• What is expected: Count the lines in the entries below that contain the word "located" and reply with the number only.

• Stored records:

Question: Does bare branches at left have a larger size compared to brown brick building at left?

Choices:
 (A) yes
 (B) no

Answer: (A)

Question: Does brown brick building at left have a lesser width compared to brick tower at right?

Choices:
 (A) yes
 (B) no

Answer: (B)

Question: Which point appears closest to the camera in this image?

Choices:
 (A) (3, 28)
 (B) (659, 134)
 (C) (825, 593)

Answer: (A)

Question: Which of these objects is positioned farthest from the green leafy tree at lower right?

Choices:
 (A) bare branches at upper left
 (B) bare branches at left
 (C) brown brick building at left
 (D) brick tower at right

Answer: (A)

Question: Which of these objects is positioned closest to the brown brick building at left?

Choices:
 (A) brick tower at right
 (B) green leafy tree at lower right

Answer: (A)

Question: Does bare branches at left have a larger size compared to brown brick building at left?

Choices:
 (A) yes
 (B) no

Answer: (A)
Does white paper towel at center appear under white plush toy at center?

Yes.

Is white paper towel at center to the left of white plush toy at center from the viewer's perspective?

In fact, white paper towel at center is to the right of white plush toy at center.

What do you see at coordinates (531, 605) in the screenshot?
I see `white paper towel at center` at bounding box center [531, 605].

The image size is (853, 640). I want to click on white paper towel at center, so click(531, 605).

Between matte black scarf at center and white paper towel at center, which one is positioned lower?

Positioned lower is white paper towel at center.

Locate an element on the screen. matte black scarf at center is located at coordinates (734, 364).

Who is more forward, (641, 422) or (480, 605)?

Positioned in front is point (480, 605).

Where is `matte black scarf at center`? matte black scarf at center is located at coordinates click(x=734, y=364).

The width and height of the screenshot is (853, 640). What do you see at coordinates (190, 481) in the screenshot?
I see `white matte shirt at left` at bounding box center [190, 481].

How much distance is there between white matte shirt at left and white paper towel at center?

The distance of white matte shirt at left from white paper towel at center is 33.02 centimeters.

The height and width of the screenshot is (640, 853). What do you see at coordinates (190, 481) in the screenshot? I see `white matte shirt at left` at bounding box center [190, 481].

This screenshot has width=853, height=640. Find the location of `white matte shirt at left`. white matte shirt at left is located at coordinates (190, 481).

• Written answer: 3